* **Collection entries**
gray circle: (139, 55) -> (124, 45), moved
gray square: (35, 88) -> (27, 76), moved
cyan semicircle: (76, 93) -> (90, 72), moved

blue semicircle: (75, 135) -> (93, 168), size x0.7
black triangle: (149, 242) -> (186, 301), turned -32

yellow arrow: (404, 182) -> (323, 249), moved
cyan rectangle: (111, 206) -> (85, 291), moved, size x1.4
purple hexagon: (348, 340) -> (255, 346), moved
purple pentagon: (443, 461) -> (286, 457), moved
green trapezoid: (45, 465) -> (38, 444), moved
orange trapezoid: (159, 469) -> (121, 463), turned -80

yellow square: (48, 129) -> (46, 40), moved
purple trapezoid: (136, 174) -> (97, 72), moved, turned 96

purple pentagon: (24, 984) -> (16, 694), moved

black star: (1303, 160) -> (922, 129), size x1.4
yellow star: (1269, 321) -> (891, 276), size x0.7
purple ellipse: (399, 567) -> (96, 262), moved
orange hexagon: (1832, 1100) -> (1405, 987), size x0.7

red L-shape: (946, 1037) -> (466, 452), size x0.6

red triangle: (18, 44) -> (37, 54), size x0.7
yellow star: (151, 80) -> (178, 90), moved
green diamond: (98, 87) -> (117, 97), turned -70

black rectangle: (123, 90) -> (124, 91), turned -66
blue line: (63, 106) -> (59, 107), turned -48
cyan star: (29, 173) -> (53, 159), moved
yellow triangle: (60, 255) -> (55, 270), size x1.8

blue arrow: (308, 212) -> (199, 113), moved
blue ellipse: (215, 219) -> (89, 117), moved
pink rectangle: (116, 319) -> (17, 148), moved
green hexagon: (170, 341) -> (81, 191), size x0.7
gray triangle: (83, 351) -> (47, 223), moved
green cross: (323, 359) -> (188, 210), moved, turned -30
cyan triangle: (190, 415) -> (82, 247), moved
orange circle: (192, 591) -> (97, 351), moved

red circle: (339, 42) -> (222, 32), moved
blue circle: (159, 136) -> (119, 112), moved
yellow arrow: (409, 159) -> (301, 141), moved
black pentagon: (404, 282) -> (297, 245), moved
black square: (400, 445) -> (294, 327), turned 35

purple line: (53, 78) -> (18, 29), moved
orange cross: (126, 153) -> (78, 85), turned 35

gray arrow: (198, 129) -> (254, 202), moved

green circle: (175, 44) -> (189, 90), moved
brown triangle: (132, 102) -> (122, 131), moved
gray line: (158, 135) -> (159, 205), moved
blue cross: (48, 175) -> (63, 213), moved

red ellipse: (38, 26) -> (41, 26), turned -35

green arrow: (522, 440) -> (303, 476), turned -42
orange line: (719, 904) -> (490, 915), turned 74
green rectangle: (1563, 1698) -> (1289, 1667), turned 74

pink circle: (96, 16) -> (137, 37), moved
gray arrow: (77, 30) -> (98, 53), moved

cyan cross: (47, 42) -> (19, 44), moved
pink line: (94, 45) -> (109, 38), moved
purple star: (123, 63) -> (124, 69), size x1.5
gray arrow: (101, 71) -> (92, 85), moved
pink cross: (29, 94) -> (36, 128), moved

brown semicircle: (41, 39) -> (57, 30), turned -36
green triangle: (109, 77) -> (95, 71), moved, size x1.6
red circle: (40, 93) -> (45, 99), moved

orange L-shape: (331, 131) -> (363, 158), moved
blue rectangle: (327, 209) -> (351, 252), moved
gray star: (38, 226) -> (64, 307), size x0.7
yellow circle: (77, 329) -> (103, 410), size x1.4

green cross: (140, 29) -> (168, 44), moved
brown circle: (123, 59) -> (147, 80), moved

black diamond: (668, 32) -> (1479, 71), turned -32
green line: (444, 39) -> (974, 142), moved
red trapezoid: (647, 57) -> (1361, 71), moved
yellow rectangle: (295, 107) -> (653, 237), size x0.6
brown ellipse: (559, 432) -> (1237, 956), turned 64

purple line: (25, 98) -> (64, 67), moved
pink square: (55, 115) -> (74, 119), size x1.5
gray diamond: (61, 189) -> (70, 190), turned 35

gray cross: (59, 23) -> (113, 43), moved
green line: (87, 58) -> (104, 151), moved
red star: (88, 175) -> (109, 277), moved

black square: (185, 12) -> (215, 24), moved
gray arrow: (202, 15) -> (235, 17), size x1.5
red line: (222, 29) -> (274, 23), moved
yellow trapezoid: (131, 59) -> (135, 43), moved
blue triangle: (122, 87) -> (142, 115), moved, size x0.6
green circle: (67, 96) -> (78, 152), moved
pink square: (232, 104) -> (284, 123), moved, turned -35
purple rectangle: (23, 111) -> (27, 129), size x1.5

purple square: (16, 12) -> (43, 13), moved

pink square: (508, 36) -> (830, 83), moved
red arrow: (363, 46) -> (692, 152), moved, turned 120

* **Problem**
Please make the answer a complete, exact reproduction of the records.

* **Solution for this problem**
gray circle: (139, 55) -> (124, 45), moved
gray square: (35, 88) -> (27, 76), moved
cyan semicircle: (76, 93) -> (90, 72), moved

blue semicircle: (75, 135) -> (93, 168), size x0.7
black triangle: (149, 242) -> (186, 301), turned -32

yellow arrow: (404, 182) -> (323, 249), moved
cyan rectangle: (111, 206) -> (85, 291), moved, size x1.4
purple hexagon: (348, 340) -> (255, 346), moved
purple pentagon: (443, 461) -> (286, 457), moved
green trapezoid: (45, 465) -> (38, 444), moved
orange trapezoid: (159, 469) -> (121, 463), turned -80

yellow square: (48, 129) -> (46, 40), moved
purple trapezoid: (136, 174) -> (97, 72), moved, turned 96

purple pentagon: (24, 984) -> (16, 694), moved

black star: (1303, 160) -> (922, 129), size x1.4
yellow star: (1269, 321) -> (891, 276), size x0.7
purple ellipse: (399, 567) -> (96, 262), moved
orange hexagon: (1832, 1100) -> (1405, 987), size x0.7

red L-shape: (946, 1037) -> (466, 452), size x0.6

red triangle: (18, 44) -> (37, 54), size x0.7
yellow star: (151, 80) -> (178, 90), moved
green diamond: (98, 87) -> (117, 97), turned -70

black rectangle: (123, 90) -> (124, 91), turned -66
blue line: (63, 106) -> (59, 107), turned -48
cyan star: (29, 173) -> (53, 159), moved
yellow triangle: (60, 255) -> (55, 270), size x1.8

blue arrow: (308, 212) -> (199, 113), moved
blue ellipse: (215, 219) -> (89, 117), moved
pink rectangle: (116, 319) -> (17, 148), moved
green hexagon: (170, 341) -> (81, 191), size x0.7
gray triangle: (83, 351) -> (47, 223), moved
green cross: (323, 359) -> (188, 210), moved, turned -30
cyan triangle: (190, 415) -> (82, 247), moved
orange circle: (192, 591) -> (97, 351), moved

red circle: (339, 42) -> (222, 32), moved
blue circle: (159, 136) -> (119, 112), moved
yellow arrow: (409, 159) -> (301, 141), moved
black pentagon: (404, 282) -> (297, 245), moved
black square: (400, 445) -> (294, 327), turned 35

purple line: (53, 78) -> (18, 29), moved
orange cross: (126, 153) -> (78, 85), turned 35

gray arrow: (198, 129) -> (254, 202), moved

green circle: (175, 44) -> (189, 90), moved
brown triangle: (132, 102) -> (122, 131), moved
gray line: (158, 135) -> (159, 205), moved
blue cross: (48, 175) -> (63, 213), moved

red ellipse: (38, 26) -> (41, 26), turned -35

green arrow: (522, 440) -> (303, 476), turned -42
orange line: (719, 904) -> (490, 915), turned 74
green rectangle: (1563, 1698) -> (1289, 1667), turned 74

pink circle: (96, 16) -> (137, 37), moved
gray arrow: (77, 30) -> (98, 53), moved

cyan cross: (47, 42) -> (19, 44), moved
pink line: (94, 45) -> (109, 38), moved
purple star: (123, 63) -> (124, 69), size x1.5
gray arrow: (101, 71) -> (92, 85), moved
pink cross: (29, 94) -> (36, 128), moved

brown semicircle: (41, 39) -> (57, 30), turned -36
green triangle: (109, 77) -> (95, 71), moved, size x1.6
red circle: (40, 93) -> (45, 99), moved

orange L-shape: (331, 131) -> (363, 158), moved
blue rectangle: (327, 209) -> (351, 252), moved
gray star: (38, 226) -> (64, 307), size x0.7
yellow circle: (77, 329) -> (103, 410), size x1.4

green cross: (140, 29) -> (168, 44), moved
brown circle: (123, 59) -> (147, 80), moved

black diamond: (668, 32) -> (1479, 71), turned -32
green line: (444, 39) -> (974, 142), moved
red trapezoid: (647, 57) -> (1361, 71), moved
yellow rectangle: (295, 107) -> (653, 237), size x0.6
brown ellipse: (559, 432) -> (1237, 956), turned 64

purple line: (25, 98) -> (64, 67), moved
pink square: (55, 115) -> (74, 119), size x1.5
gray diamond: (61, 189) -> (70, 190), turned 35

gray cross: (59, 23) -> (113, 43), moved
green line: (87, 58) -> (104, 151), moved
red star: (88, 175) -> (109, 277), moved

black square: (185, 12) -> (215, 24), moved
gray arrow: (202, 15) -> (235, 17), size x1.5
red line: (222, 29) -> (274, 23), moved
yellow trapezoid: (131, 59) -> (135, 43), moved
blue triangle: (122, 87) -> (142, 115), moved, size x0.6
green circle: (67, 96) -> (78, 152), moved
pink square: (232, 104) -> (284, 123), moved, turned -35
purple rectangle: (23, 111) -> (27, 129), size x1.5

purple square: (16, 12) -> (43, 13), moved

pink square: (508, 36) -> (830, 83), moved
red arrow: (363, 46) -> (692, 152), moved, turned 120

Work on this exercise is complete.